◆ **What the exercise asks**
The answer is to be the lines of the material from its start through the line containing "(301, 639) = (790, 150): white", each copied exactly; no pictures.

◆ **Working data**
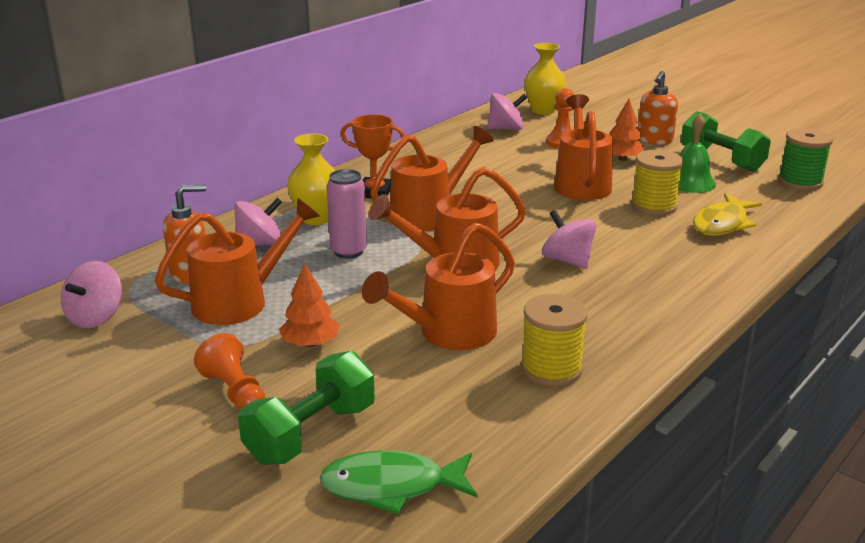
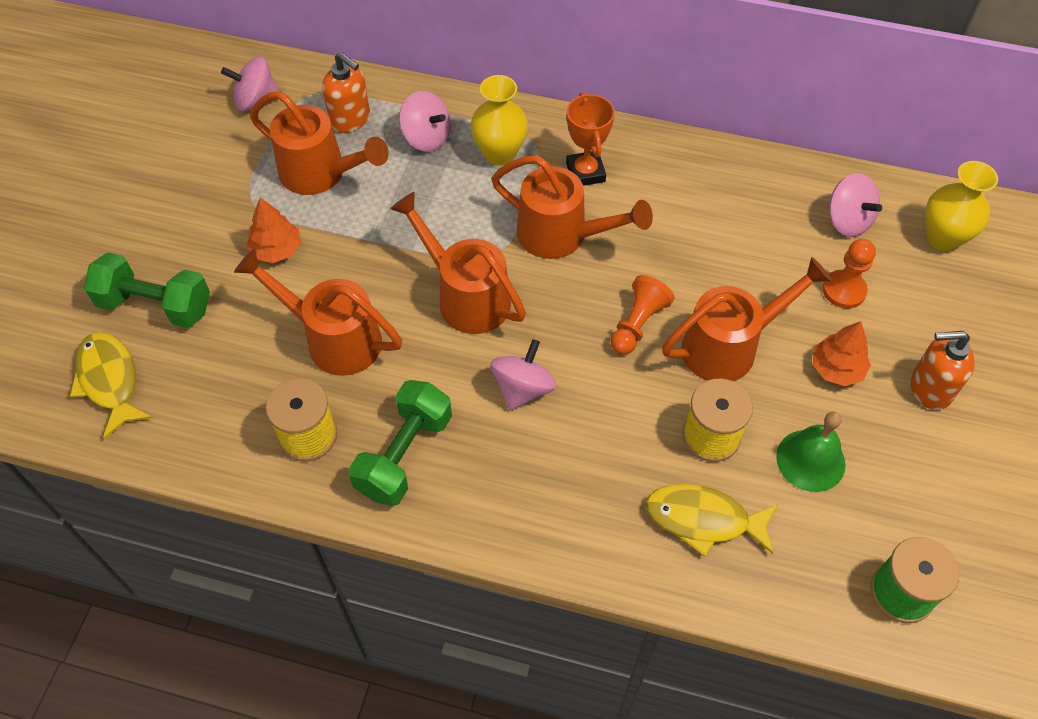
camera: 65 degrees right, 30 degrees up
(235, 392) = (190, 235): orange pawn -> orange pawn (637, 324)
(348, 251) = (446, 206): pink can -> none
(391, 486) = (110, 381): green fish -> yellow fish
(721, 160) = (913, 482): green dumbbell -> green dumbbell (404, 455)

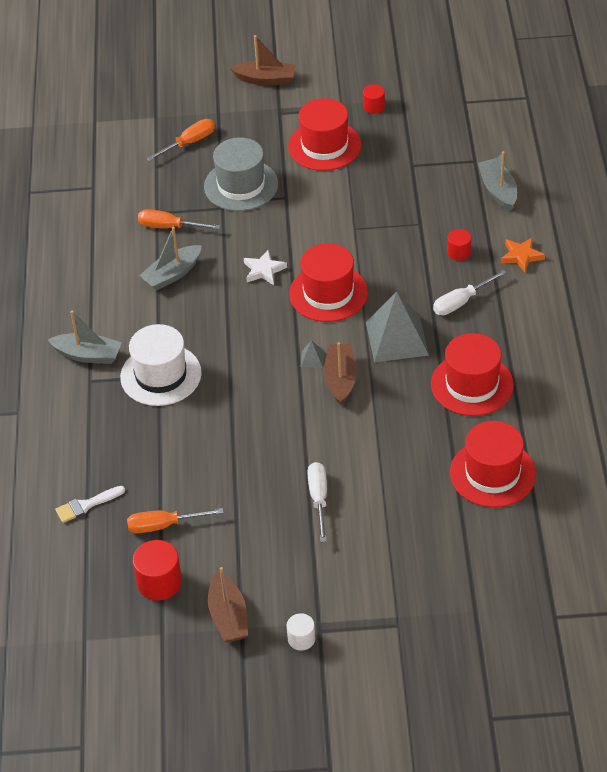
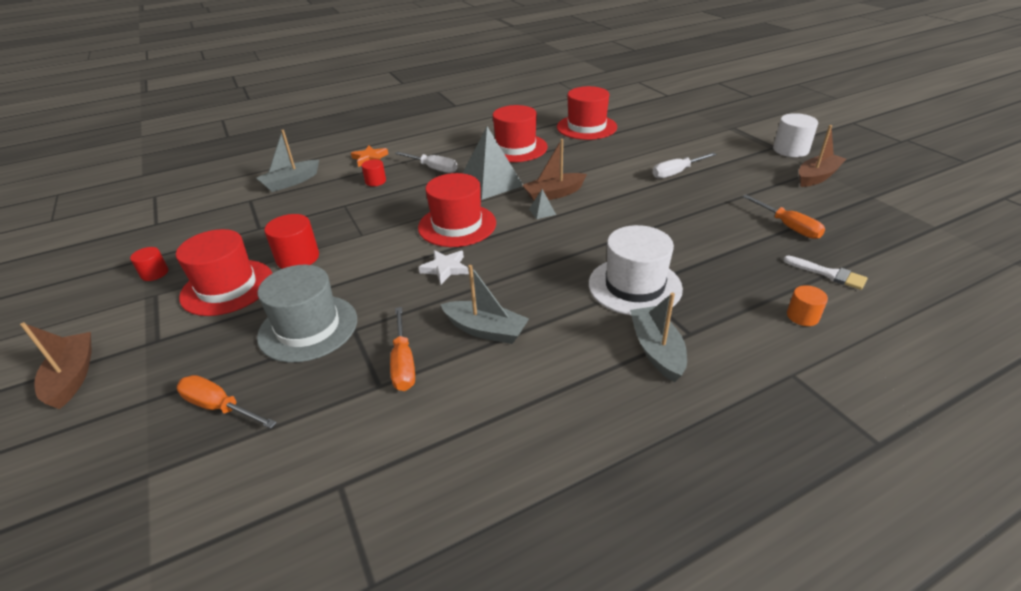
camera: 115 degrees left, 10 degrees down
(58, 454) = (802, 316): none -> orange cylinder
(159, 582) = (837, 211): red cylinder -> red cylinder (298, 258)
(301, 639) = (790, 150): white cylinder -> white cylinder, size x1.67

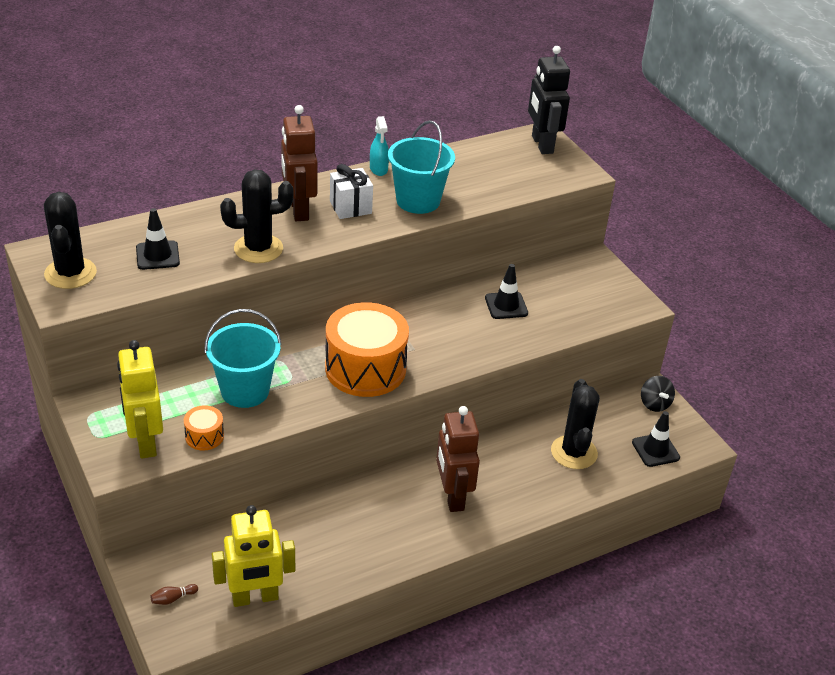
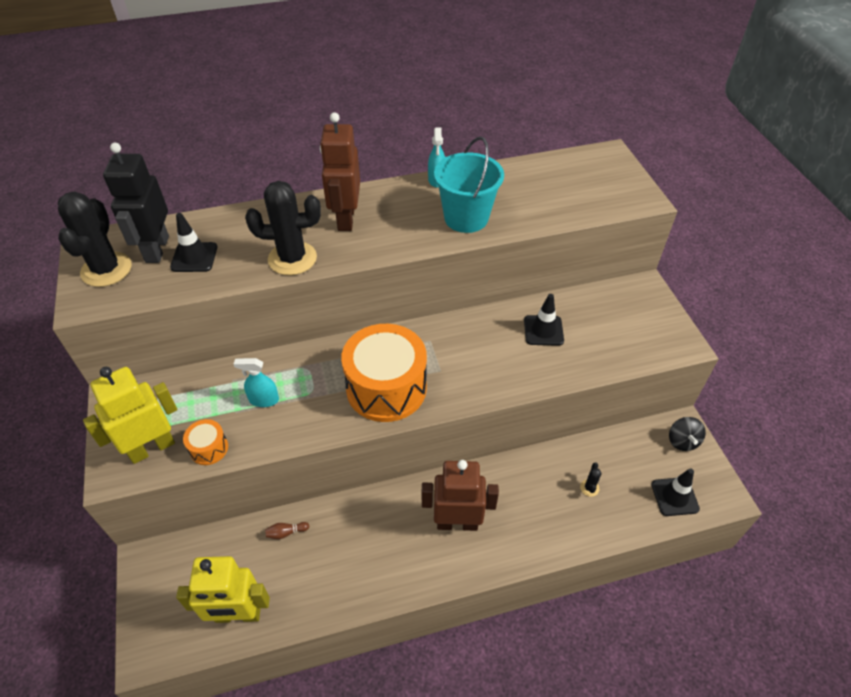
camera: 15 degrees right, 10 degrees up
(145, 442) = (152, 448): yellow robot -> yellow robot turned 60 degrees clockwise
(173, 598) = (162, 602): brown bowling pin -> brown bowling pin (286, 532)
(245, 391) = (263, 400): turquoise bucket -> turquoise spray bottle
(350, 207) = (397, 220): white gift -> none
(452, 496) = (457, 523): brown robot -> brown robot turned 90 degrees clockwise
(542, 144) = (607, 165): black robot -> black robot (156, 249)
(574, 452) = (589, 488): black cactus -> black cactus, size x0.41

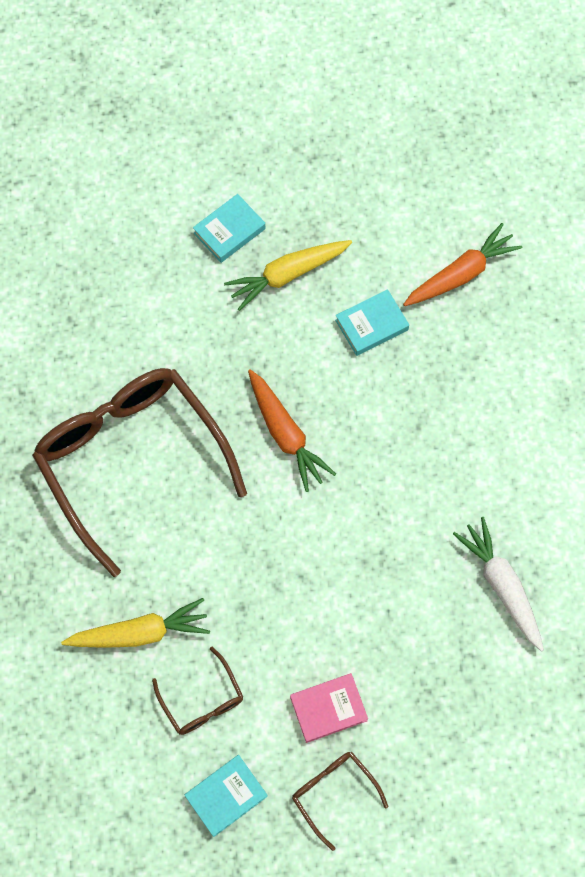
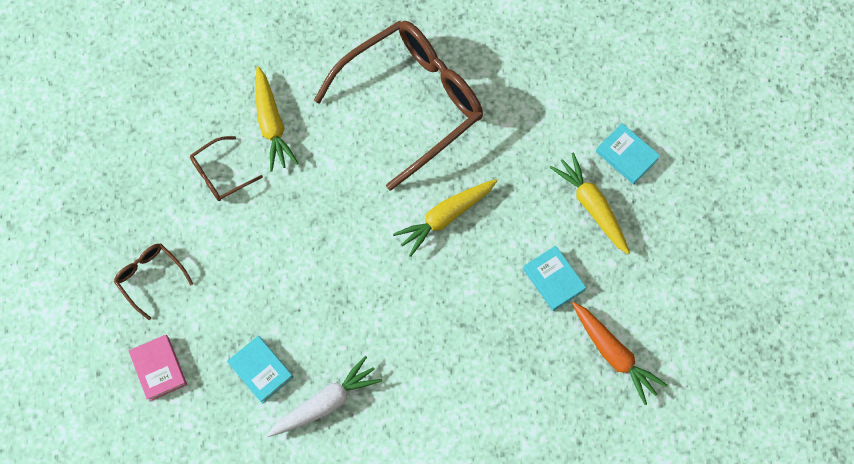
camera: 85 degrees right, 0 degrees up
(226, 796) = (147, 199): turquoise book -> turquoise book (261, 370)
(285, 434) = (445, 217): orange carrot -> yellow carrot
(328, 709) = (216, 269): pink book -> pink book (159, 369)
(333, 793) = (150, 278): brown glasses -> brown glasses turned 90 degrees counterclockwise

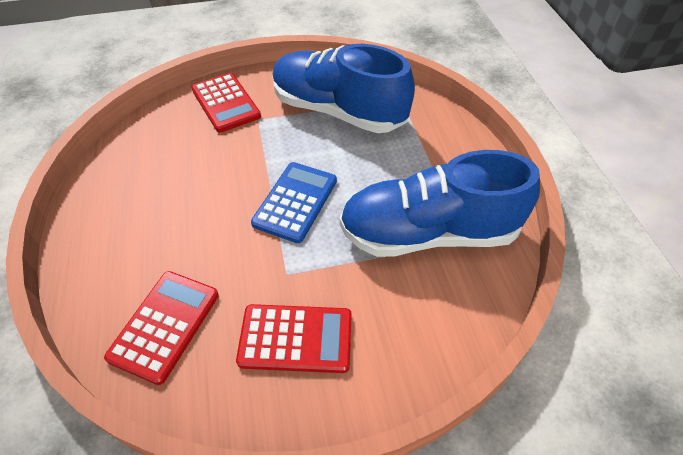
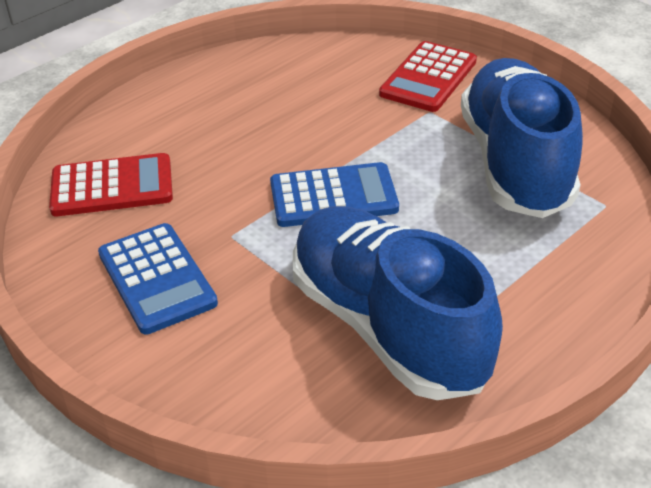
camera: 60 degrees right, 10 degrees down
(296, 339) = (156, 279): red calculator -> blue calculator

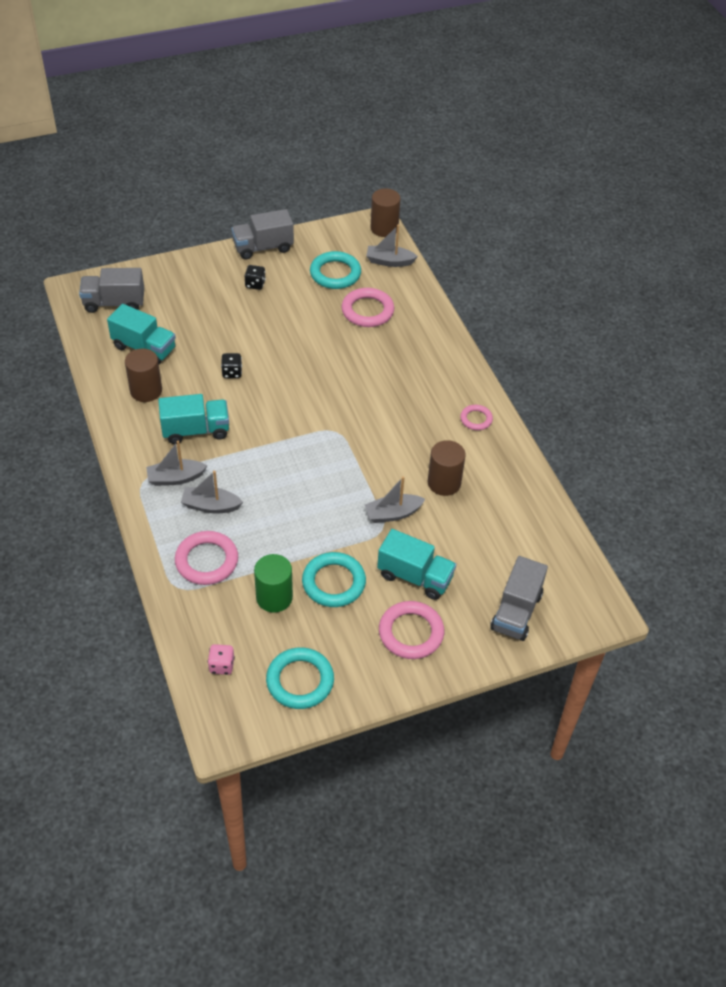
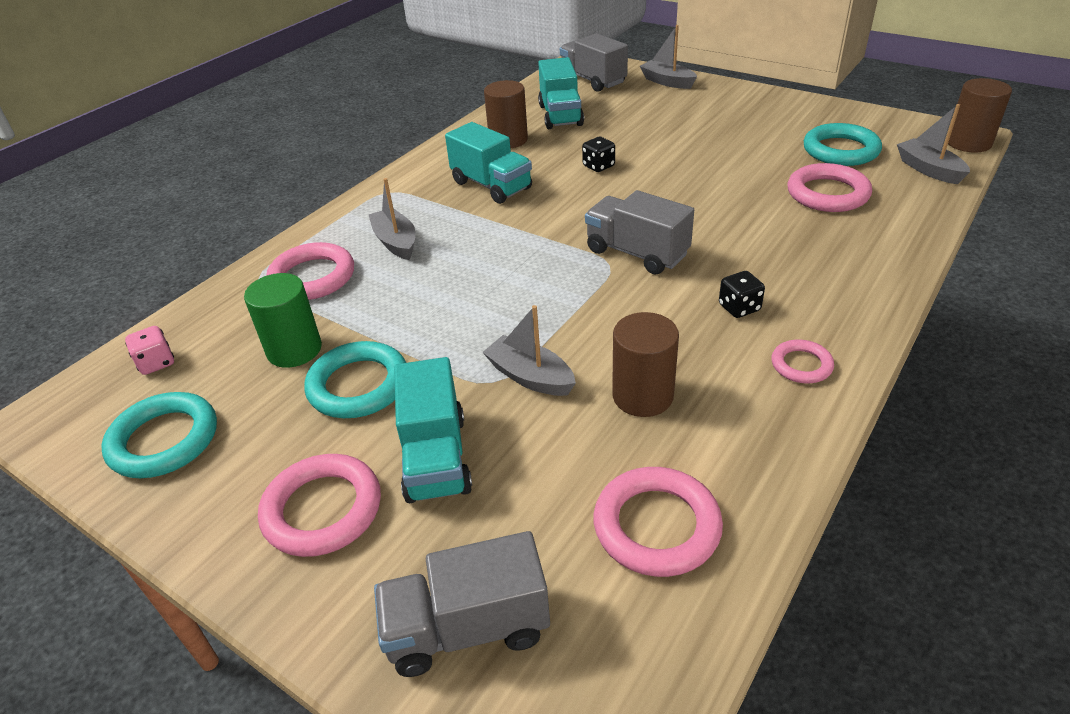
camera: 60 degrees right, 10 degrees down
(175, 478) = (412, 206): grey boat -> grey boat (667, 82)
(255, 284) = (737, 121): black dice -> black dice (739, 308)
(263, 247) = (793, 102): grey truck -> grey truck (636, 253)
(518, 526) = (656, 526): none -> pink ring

◆ **Solved problem**
camera: 65 degrees right, 30 degrees up
(235, 392) = (190, 235): orange pawn -> orange pawn (637, 324)
(348, 251) = (446, 206): pink can -> none
(391, 486) = (110, 381): green fish -> yellow fish
(721, 160) = (913, 482): green dumbbell -> green dumbbell (404, 455)

camera: 115 degrees left, 10 degrees down
(58, 454) = (802, 316): none -> orange cylinder
(159, 582) = (837, 211): red cylinder -> red cylinder (298, 258)
(301, 639) = (790, 150): white cylinder -> white cylinder, size x1.67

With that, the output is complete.